• _Exercise objective_
Each entry listed below should be reproduced word for word.
━━━━━ Records to process
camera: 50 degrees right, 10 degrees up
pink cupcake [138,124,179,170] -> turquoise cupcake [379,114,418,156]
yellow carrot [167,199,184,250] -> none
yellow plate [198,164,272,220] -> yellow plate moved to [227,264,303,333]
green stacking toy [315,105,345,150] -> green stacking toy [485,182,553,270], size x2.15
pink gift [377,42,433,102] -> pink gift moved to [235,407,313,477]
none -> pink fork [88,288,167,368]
━━━━━━━━━━
• _Exercise output_
camera: 50 degrees right, 10 degrees up
pink cupcake [138,124,179,170] -> turquoise cupcake [379,114,418,156]
yellow carrot [167,199,184,250] -> none
yellow plate [198,164,272,220] -> yellow plate moved to [227,264,303,333]
green stacking toy [315,105,345,150] -> green stacking toy [485,182,553,270], size x2.15
pink gift [377,42,433,102] -> pink gift moved to [235,407,313,477]
none -> pink fork [88,288,167,368]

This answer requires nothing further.